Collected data

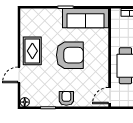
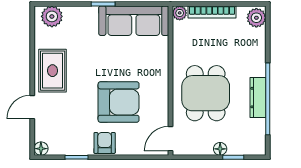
plant: (116, 13) -> (180, 13), added
plant: (32, 15) -> (52, 16), added
armchair: (70, 55) -> (119, 102), moved

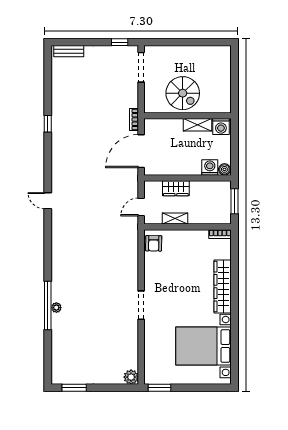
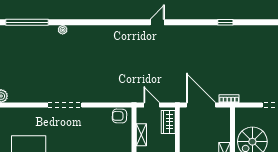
wardrobe: (176, 188) -> (168, 122), moved
window: (48, 305) -> (27, 22), moved
doorway: (141, 305) -> (65, 105), width x1.36

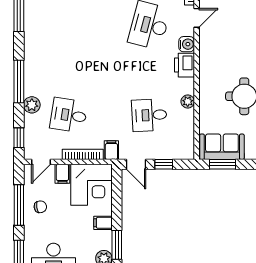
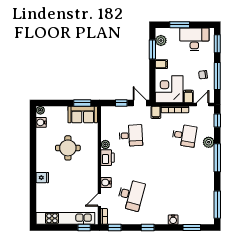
printer: (184, 65) -> (108, 158), moved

### Exercise instructions
The answer must be an exact transcription of the lines from the one holding "doorway: (141, 305) -> (65, 105), width x1.36" to the last line of the entries above, with no pictures and nothing else.

### Reply
doorway: (141, 305) -> (65, 105), width x1.36

printer: (184, 65) -> (108, 158), moved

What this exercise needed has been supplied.